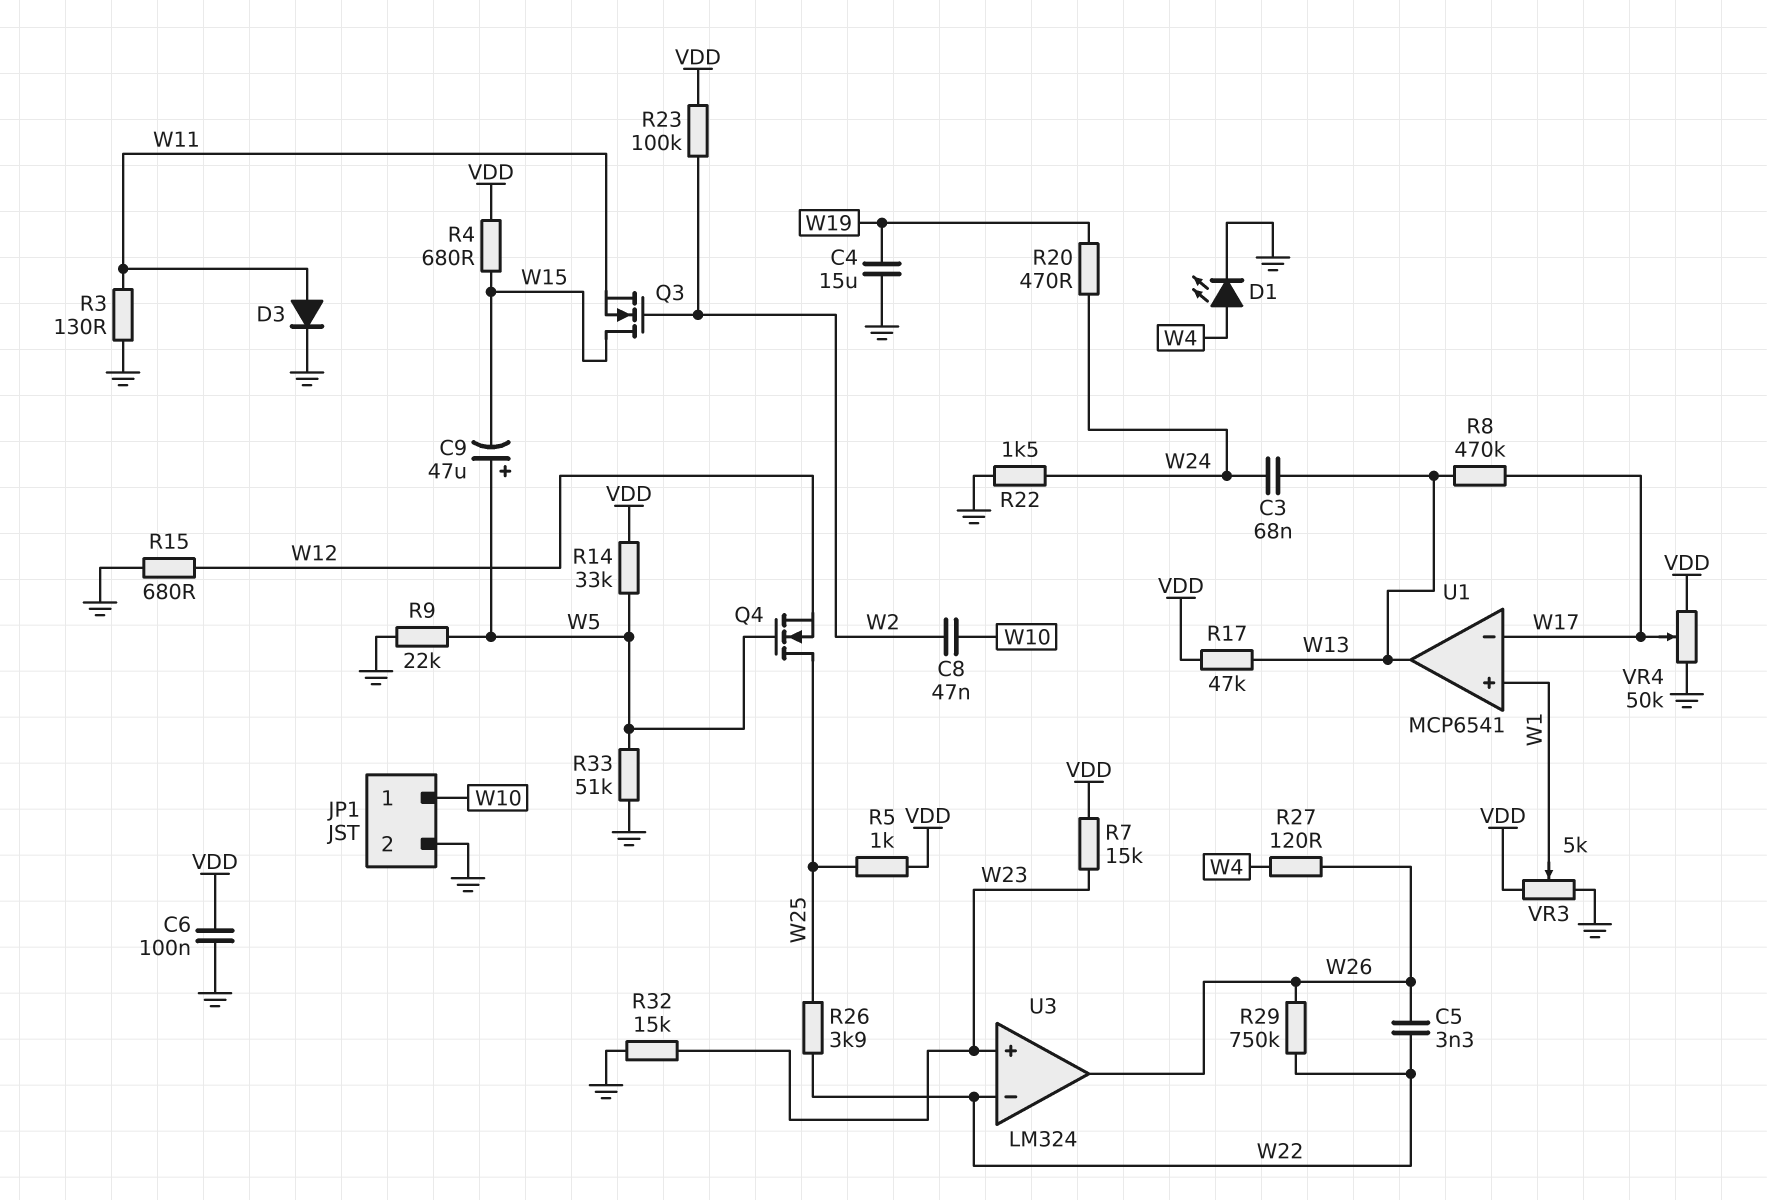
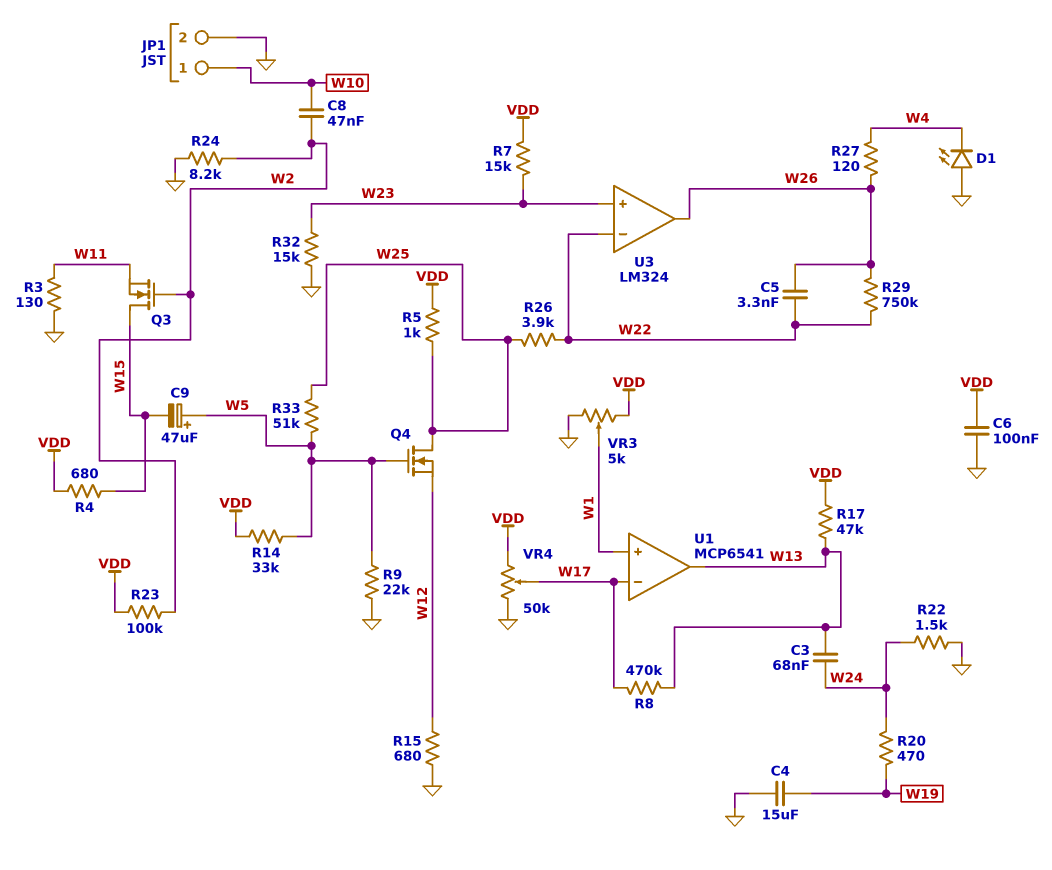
D1: LED (A W4, K GND) -> LED (A GND, K W4)
D3: diode (A W11, K GND) -> none
R24: none -> 8.2k (GND, W2)
R33: 51k (GND, W5) -> 51k (W5, W25)

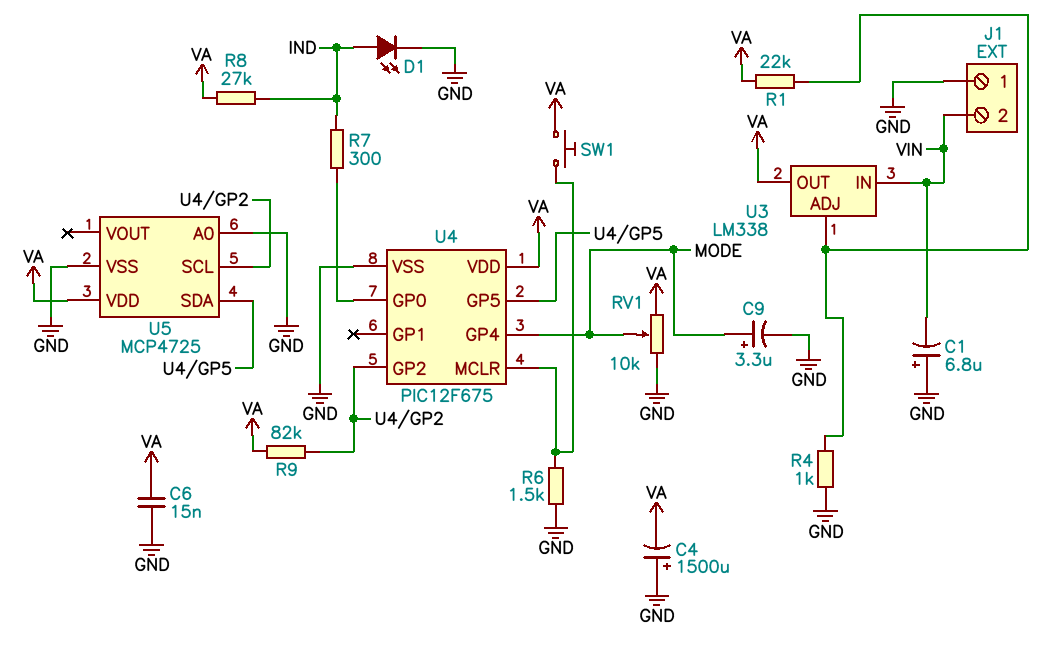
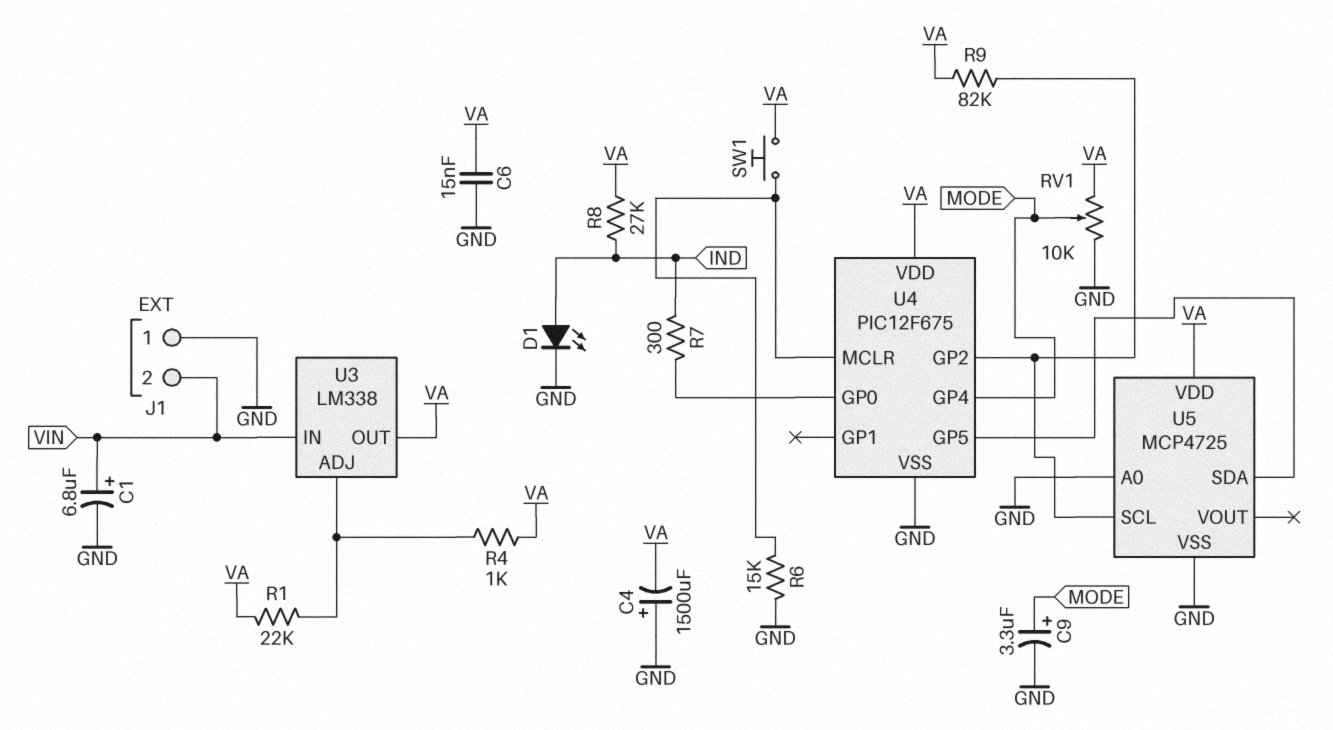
C1: 6.8uF (plus GND, minus VIN) -> 6.8uF (plus VIN, minus GND)
R4: 1k (GND, U3/ADJ) -> 1k (U3/ADJ, VA)
R6: 1.5k (GND, U4/MCLR) -> 15k (GND, U4/MCLR)

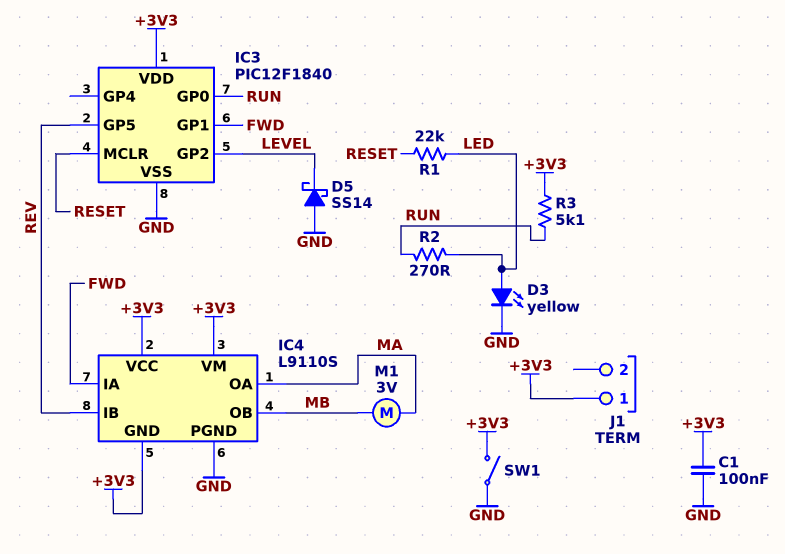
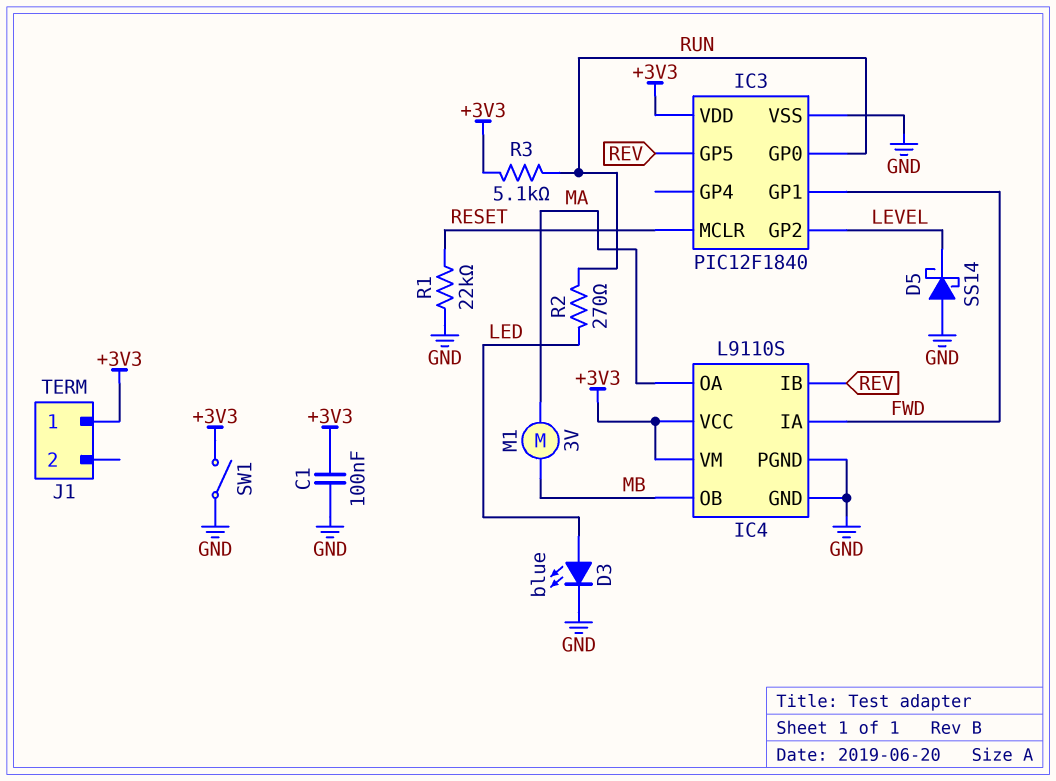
D3: LED yellow (A LED, K GND) -> LED blue (A LED, K GND)
IC4 pin GND: +3V3 -> GND
R1: 22k (LED, RESET) -> 22k (GND, RESET)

= = = =

Although the records hold pictures, return only what remains, word for word.

D1: LED (A W4, K GND) -> LED (A GND, K W4)
D3: diode (A W11, K GND) -> none
R24: none -> 8.2k (GND, W2)
R33: 51k (GND, W5) -> 51k (W5, W25)

C1: 6.8uF (plus GND, minus VIN) -> 6.8uF (plus VIN, minus GND)
R4: 1k (GND, U3/ADJ) -> 1k (U3/ADJ, VA)
R6: 1.5k (GND, U4/MCLR) -> 15k (GND, U4/MCLR)

D3: LED yellow (A LED, K GND) -> LED blue (A LED, K GND)
IC4 pin GND: +3V3 -> GND
R1: 22k (LED, RESET) -> 22k (GND, RESET)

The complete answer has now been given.